The problem ▸ Give back exactly the stretch of data below from the line holding "camera: 85 degrees right, 15 degrees down" through the line holding "(508, 327) = (567, 302): purple", both ends included, and leave the remaining lines out.

*** Opening The input ***

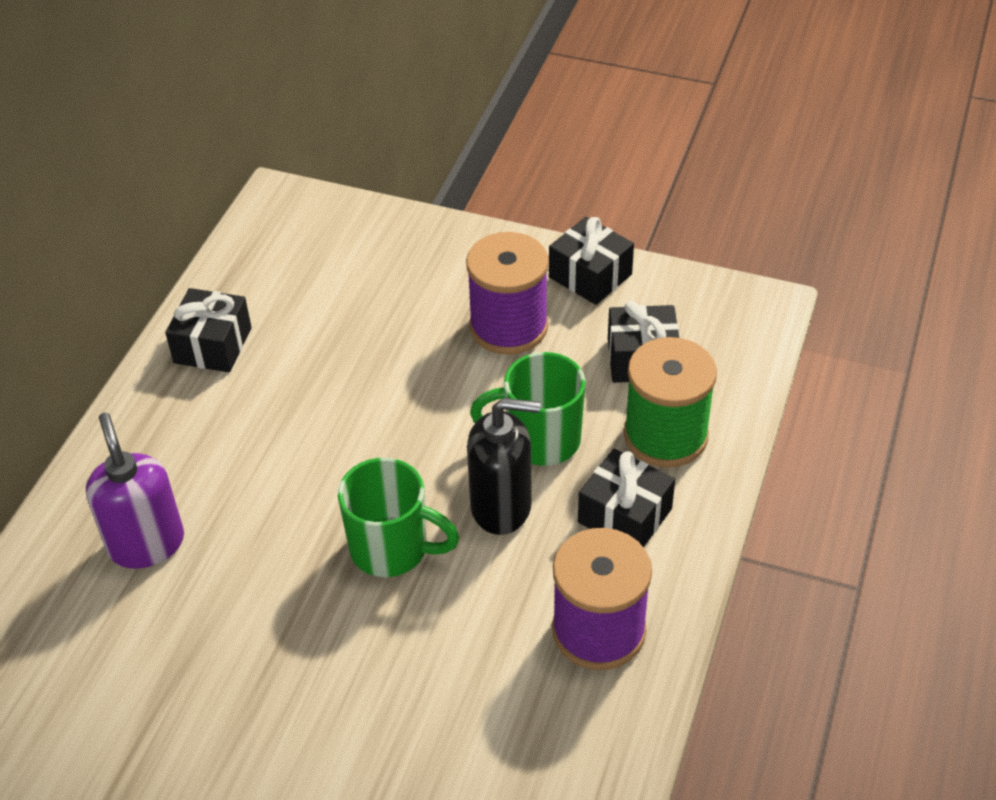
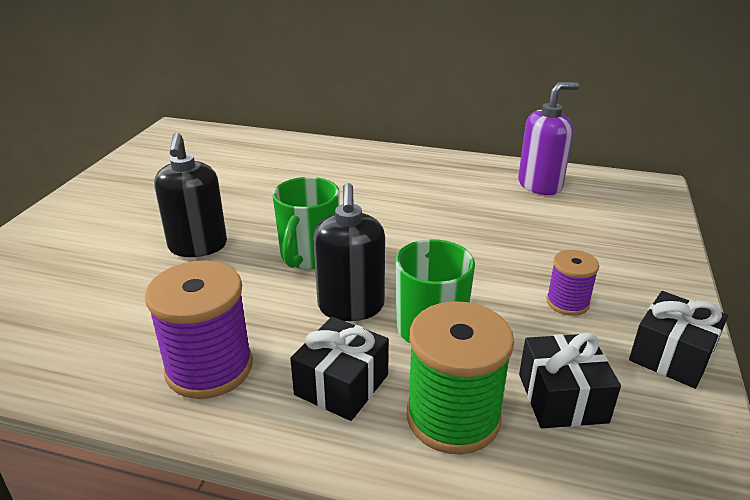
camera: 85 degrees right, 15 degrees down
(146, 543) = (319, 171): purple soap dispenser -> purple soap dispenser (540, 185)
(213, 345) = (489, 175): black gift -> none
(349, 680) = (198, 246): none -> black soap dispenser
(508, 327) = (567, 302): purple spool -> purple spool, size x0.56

*** Closing The input ***
*** Opening The input ***

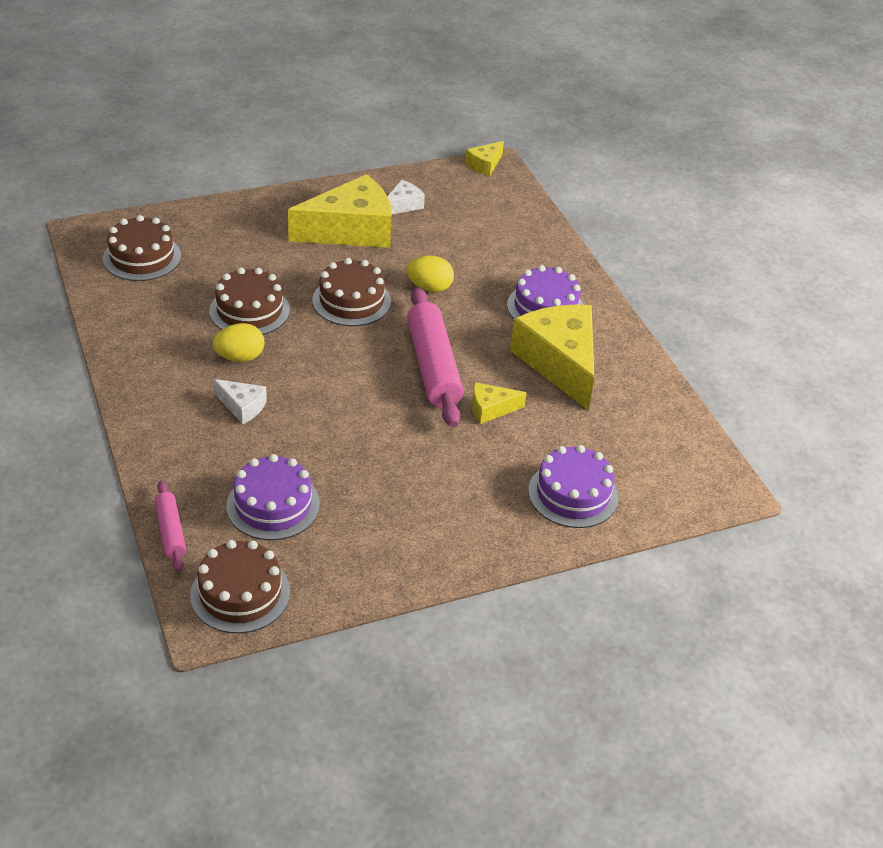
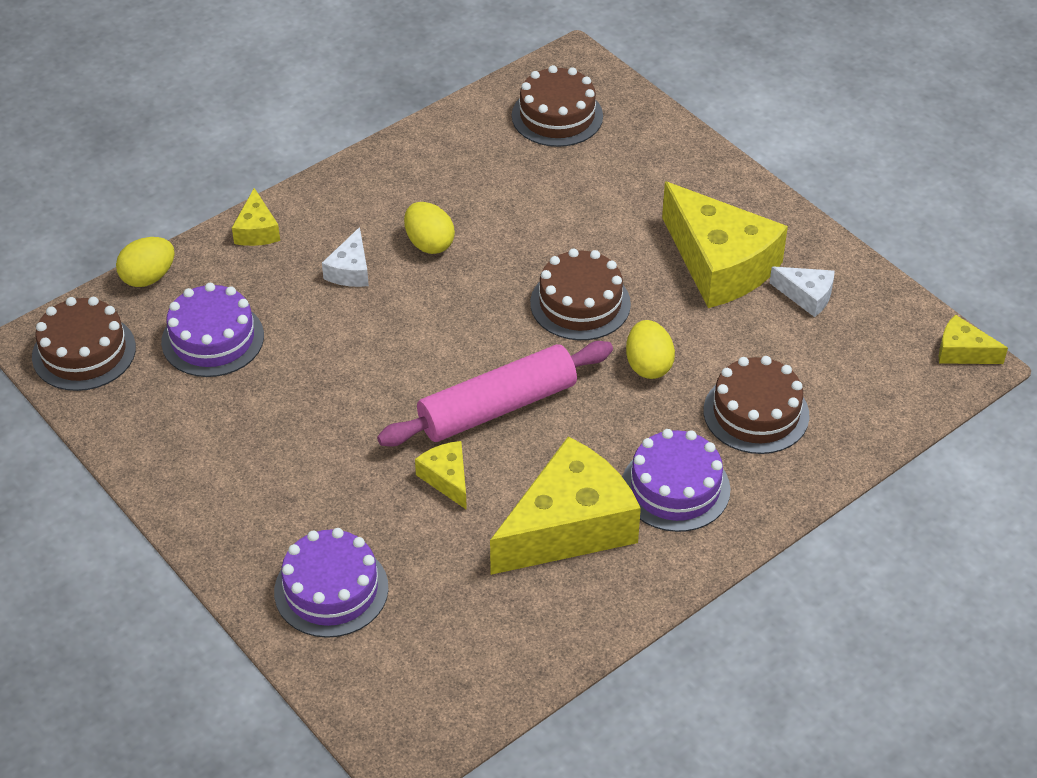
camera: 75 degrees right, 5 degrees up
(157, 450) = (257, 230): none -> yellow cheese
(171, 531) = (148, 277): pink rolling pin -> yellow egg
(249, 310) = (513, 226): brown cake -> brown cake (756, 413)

*** Closing The input ***
*** Opening The input ***

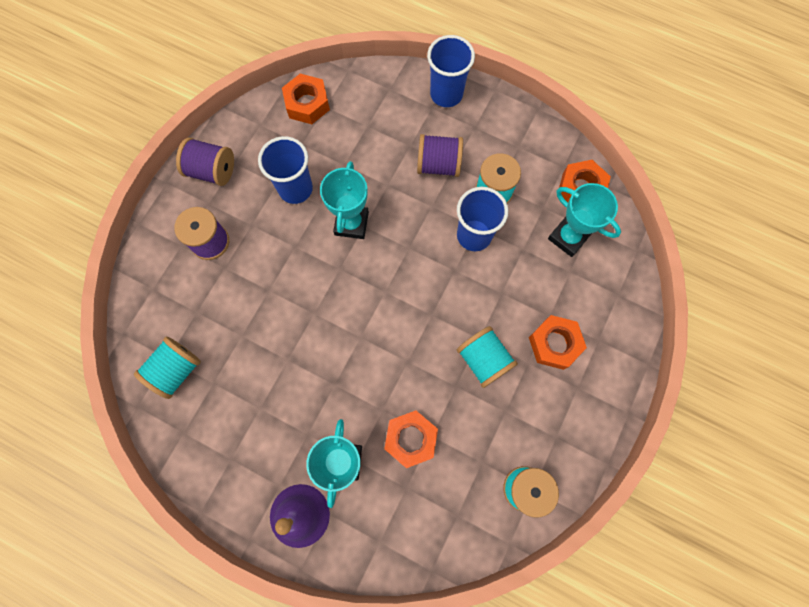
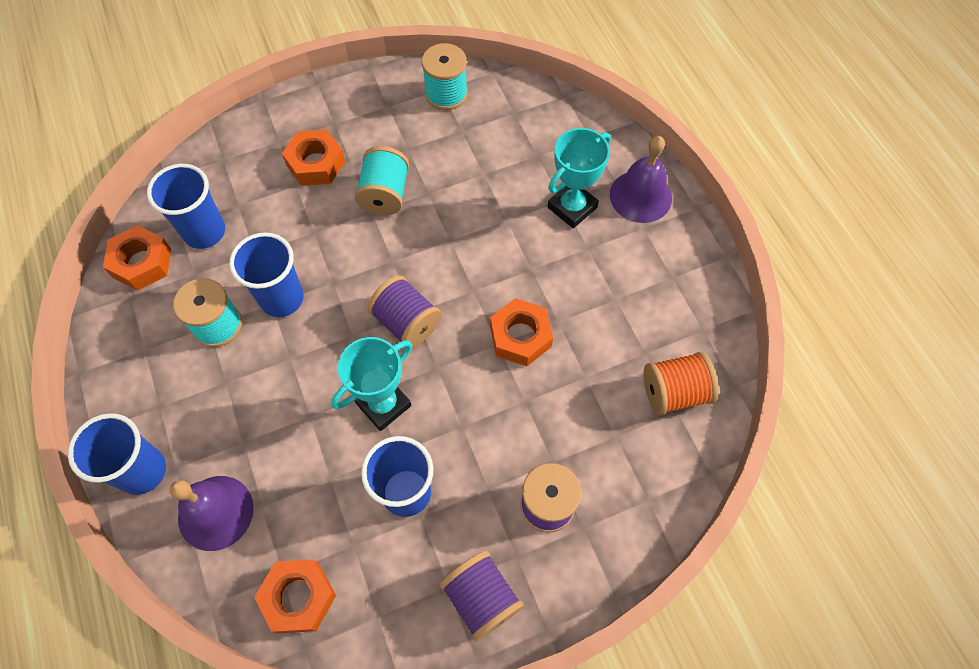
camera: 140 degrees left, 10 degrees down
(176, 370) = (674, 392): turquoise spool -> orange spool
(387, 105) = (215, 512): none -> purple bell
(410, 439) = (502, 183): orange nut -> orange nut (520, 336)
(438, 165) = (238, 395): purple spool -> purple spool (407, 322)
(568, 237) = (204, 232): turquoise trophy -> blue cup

*** Closing The input ***

Task answer ▸
camera: 85 degrees right, 15 degrees down
(146, 543) = (319, 171): purple soap dispenser -> purple soap dispenser (540, 185)
(213, 345) = (489, 175): black gift -> none
(349, 680) = (198, 246): none -> black soap dispenser
(508, 327) = (567, 302): purple spool -> purple spool, size x0.56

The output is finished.